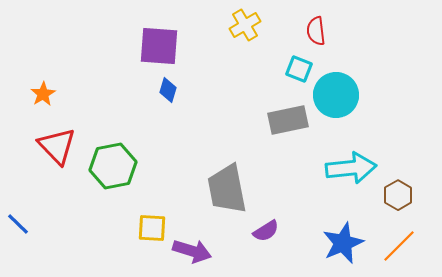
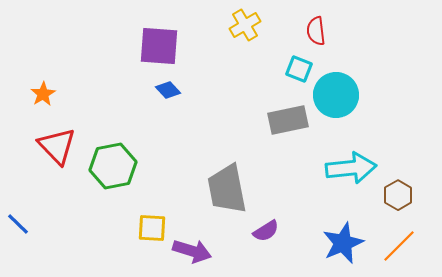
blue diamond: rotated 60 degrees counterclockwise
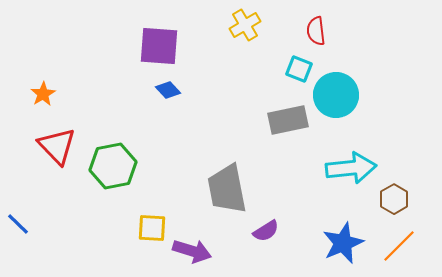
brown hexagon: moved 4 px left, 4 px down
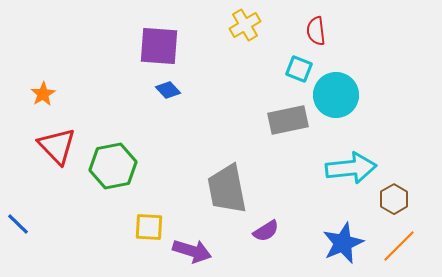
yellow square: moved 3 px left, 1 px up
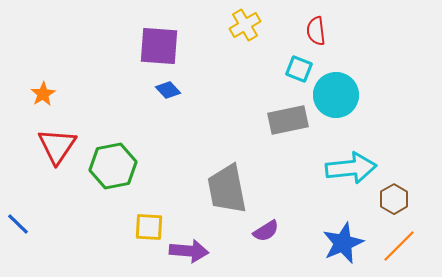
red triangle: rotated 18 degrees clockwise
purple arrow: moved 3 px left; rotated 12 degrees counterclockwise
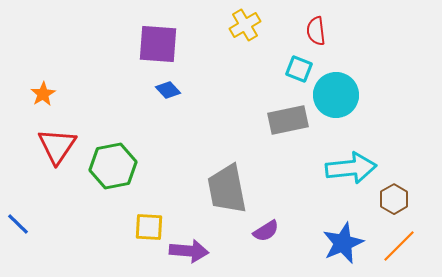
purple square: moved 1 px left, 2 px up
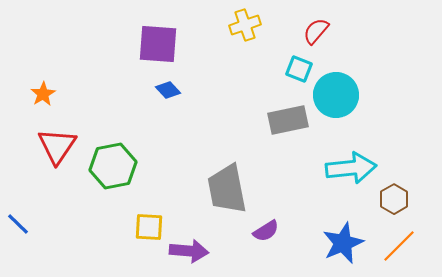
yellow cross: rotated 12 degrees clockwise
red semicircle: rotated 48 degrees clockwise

————————

What is expected> Extract every line of text from the data above and reproduce each one verbatim, omitting the pictures.

Reply>
blue diamond: rotated 60 degrees counterclockwise
brown hexagon: moved 4 px left, 4 px down
yellow square: moved 3 px left, 1 px up
red triangle: rotated 18 degrees clockwise
purple arrow: moved 3 px left; rotated 12 degrees counterclockwise
purple square: moved 1 px left, 2 px up
yellow cross: rotated 12 degrees clockwise
red semicircle: rotated 48 degrees clockwise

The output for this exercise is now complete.